Exercise directions >>
The answer must be every entry below, word for word, with the pictures left out.

Data shown section start

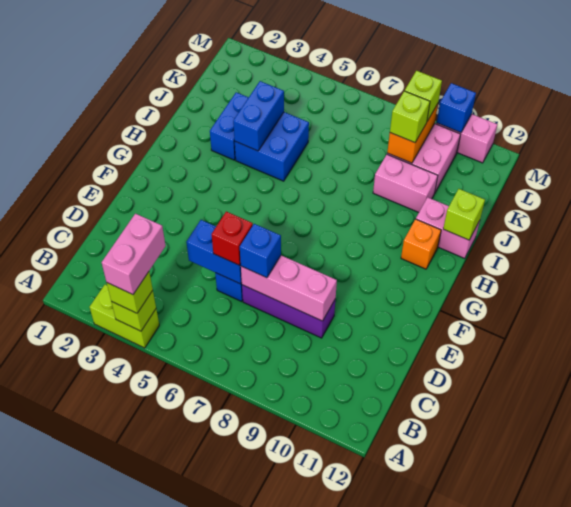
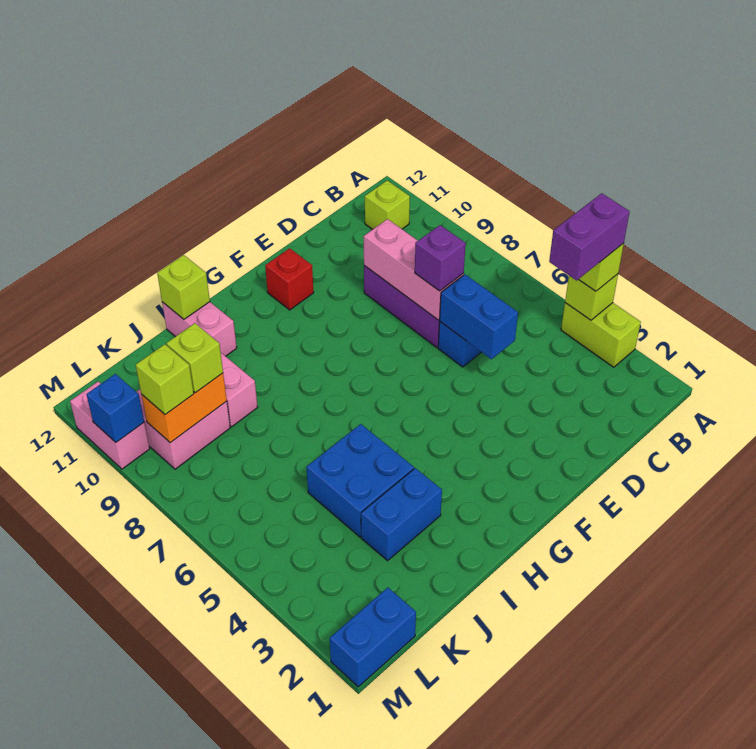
pink brick A4:B4 level 4 -> purple brick A4:B4 level 4
none -> lime brick B11 level 1
red brick D6 level 3 -> red brick F11 level 1
blue brick D7 level 3 -> purple brick D7 level 3
orange brick H11 level 1 -> none
blue brick I4:J4 level 2 -> blue brick L1:M1 level 1

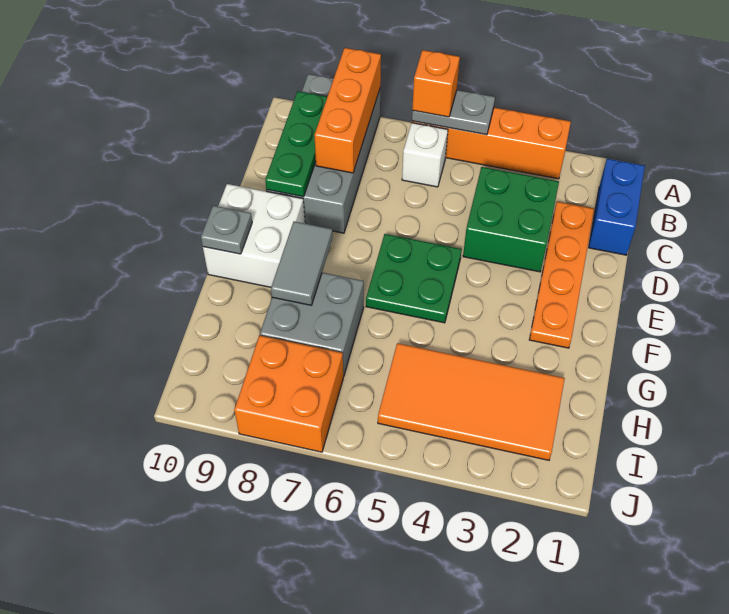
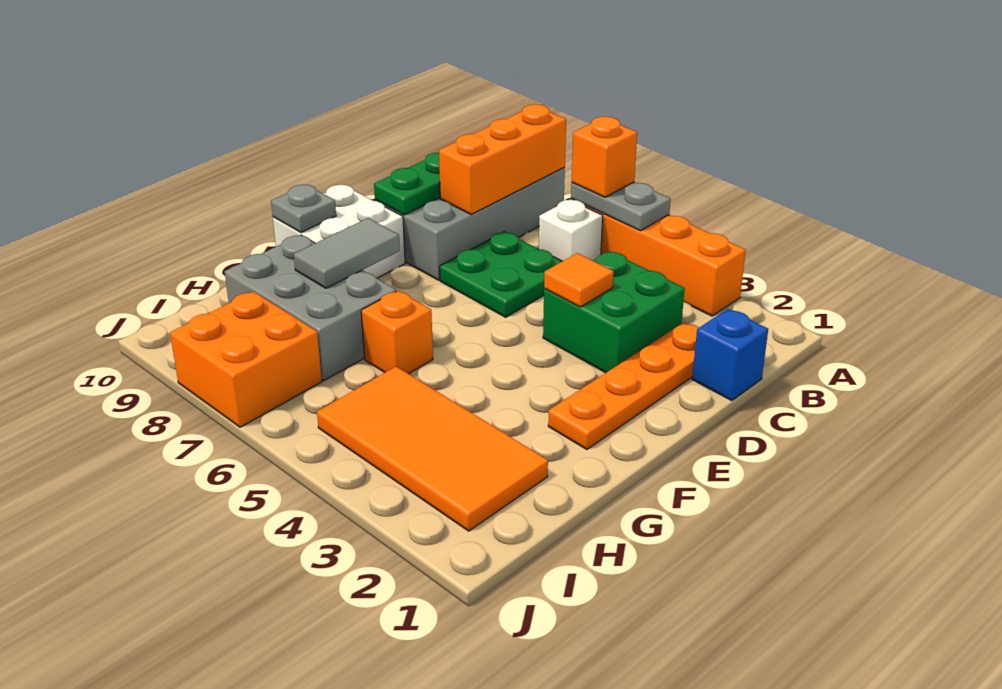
blue brick B1:C1 level 1 -> blue brick C1 level 1
none -> orange tile D4 level 2
green plate E5:F6 level 1 -> green plate C6:D7 level 1
none -> orange brick G6 level 1
grey brick G7:H8 level 1 -> grey brick G7:H9 level 1

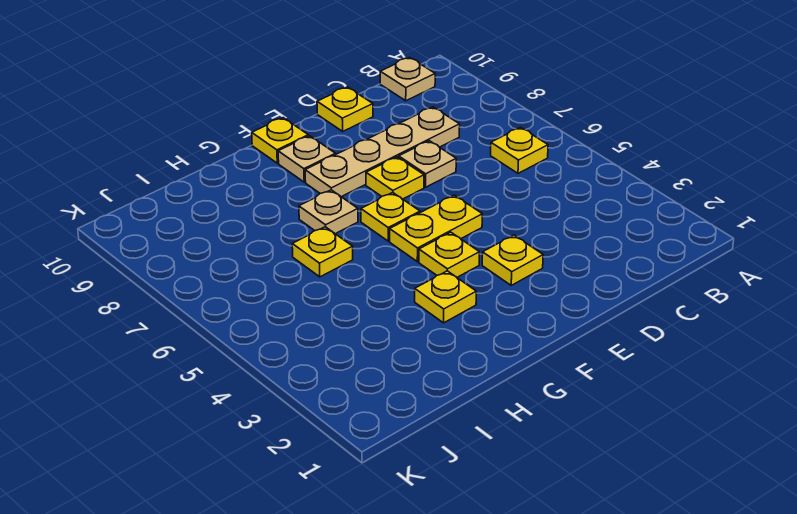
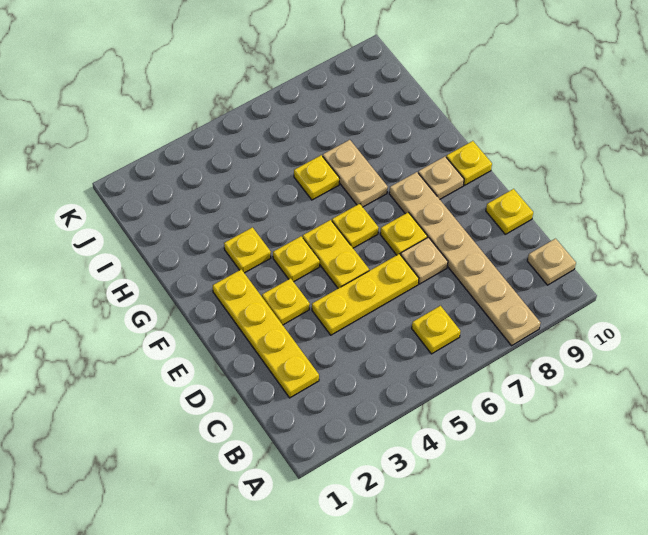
none -> yellow plate C2:F2 level 1
tan plate C8:F8 level 1 -> tan plate A8:F8 level 1
none -> yellow plate D4:D6 level 1
tan plate G7 level 1 -> tan plate G7:H7 level 1

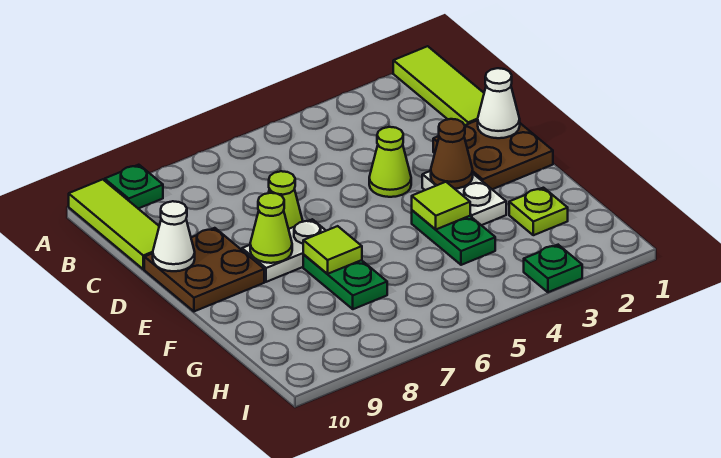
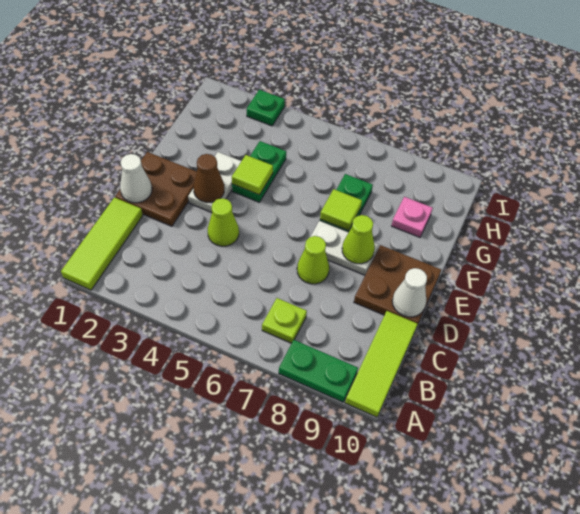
green plate A9 level 1 -> green plate A8:A9 level 1
lime plate G2 level 1 -> lime plate B7 level 1
none -> pink plate G9 level 1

Data shown section end

Task answer >>
pink brick A4:B4 level 4 -> purple brick A4:B4 level 4
none -> lime brick B11 level 1
red brick D6 level 3 -> red brick F11 level 1
blue brick D7 level 3 -> purple brick D7 level 3
orange brick H11 level 1 -> none
blue brick I4:J4 level 2 -> blue brick L1:M1 level 1

blue brick B1:C1 level 1 -> blue brick C1 level 1
none -> orange tile D4 level 2
green plate E5:F6 level 1 -> green plate C6:D7 level 1
none -> orange brick G6 level 1
grey brick G7:H8 level 1 -> grey brick G7:H9 level 1

none -> yellow plate C2:F2 level 1
tan plate C8:F8 level 1 -> tan plate A8:F8 level 1
none -> yellow plate D4:D6 level 1
tan plate G7 level 1 -> tan plate G7:H7 level 1

green plate A9 level 1 -> green plate A8:A9 level 1
lime plate G2 level 1 -> lime plate B7 level 1
none -> pink plate G9 level 1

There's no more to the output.